Stored data:
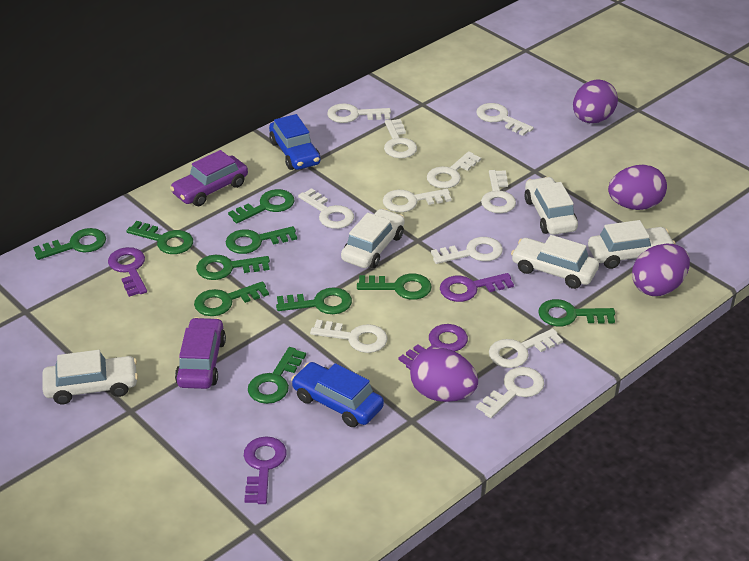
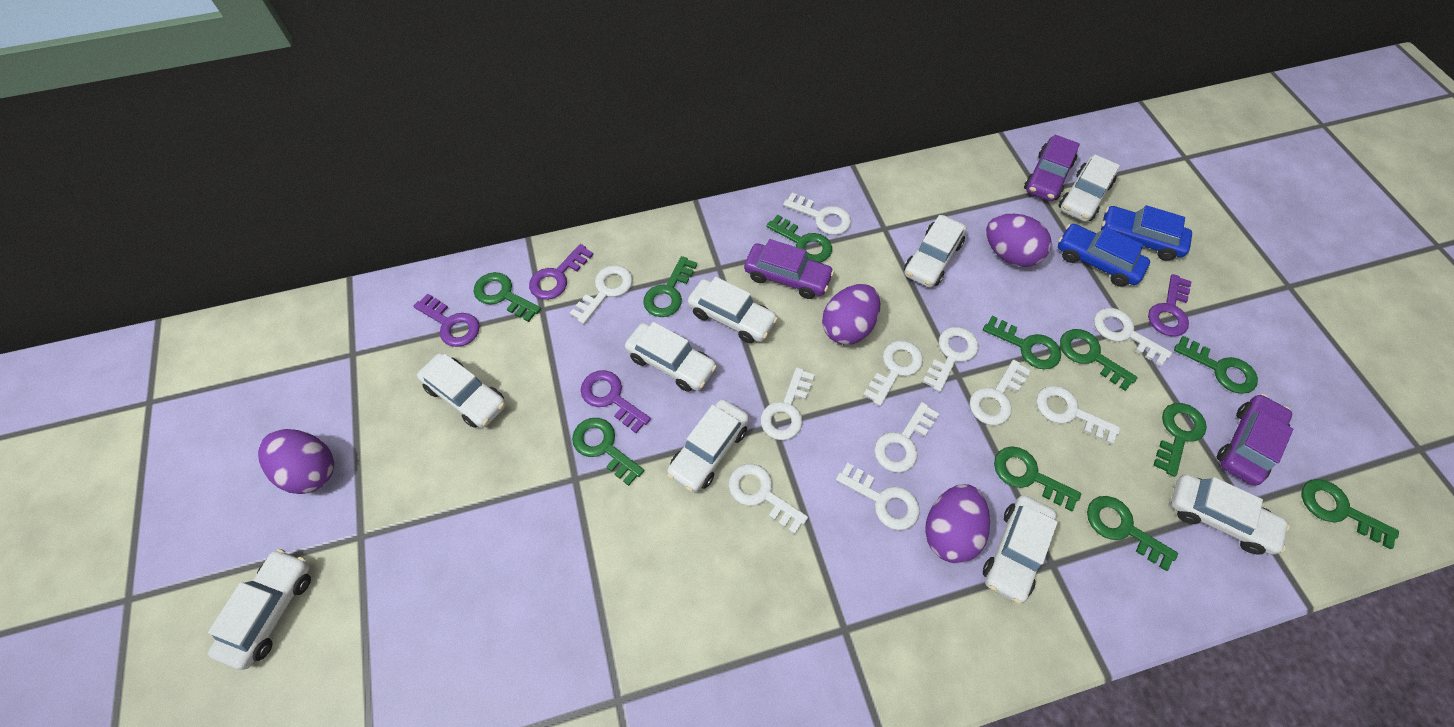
green key: 10 -> 11
purple car: 2 -> 3
white car: 5 -> 9

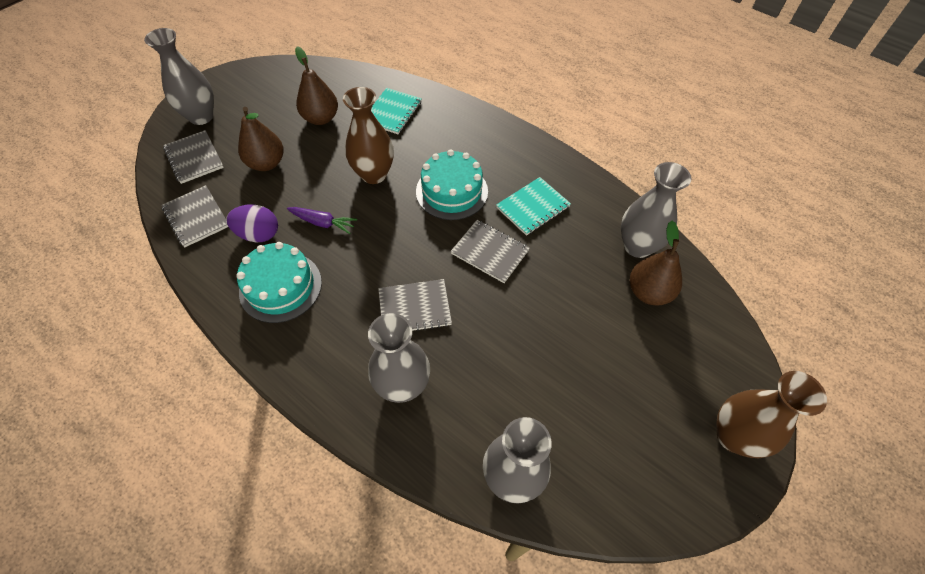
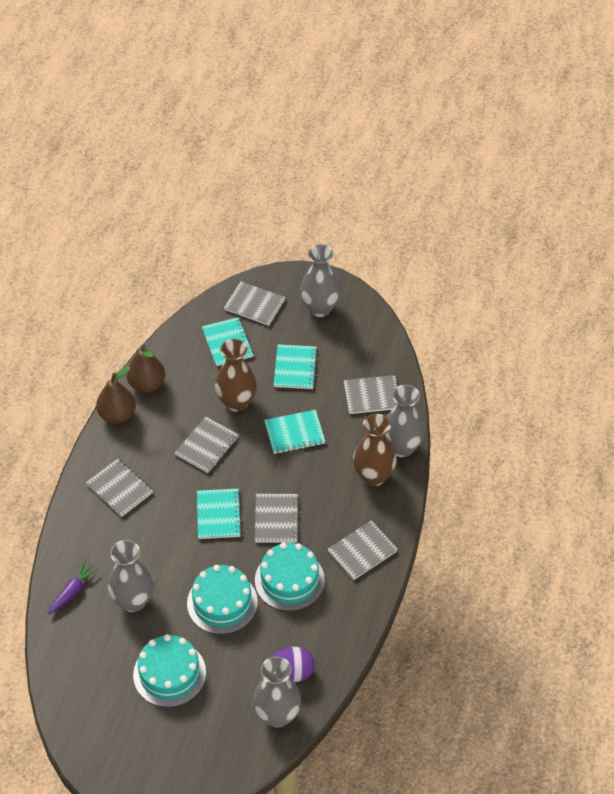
brown pear: 3 -> 2
grey notebook: 4 -> 6
turquoise cake: 2 -> 3
turquoise notebook: 2 -> 4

Exercise objective:
All the lines above must be written out exactly, without a single picture.

Solution to this exercise:
green key: 10 -> 11
purple car: 2 -> 3
white car: 5 -> 9

brown pear: 3 -> 2
grey notebook: 4 -> 6
turquoise cake: 2 -> 3
turquoise notebook: 2 -> 4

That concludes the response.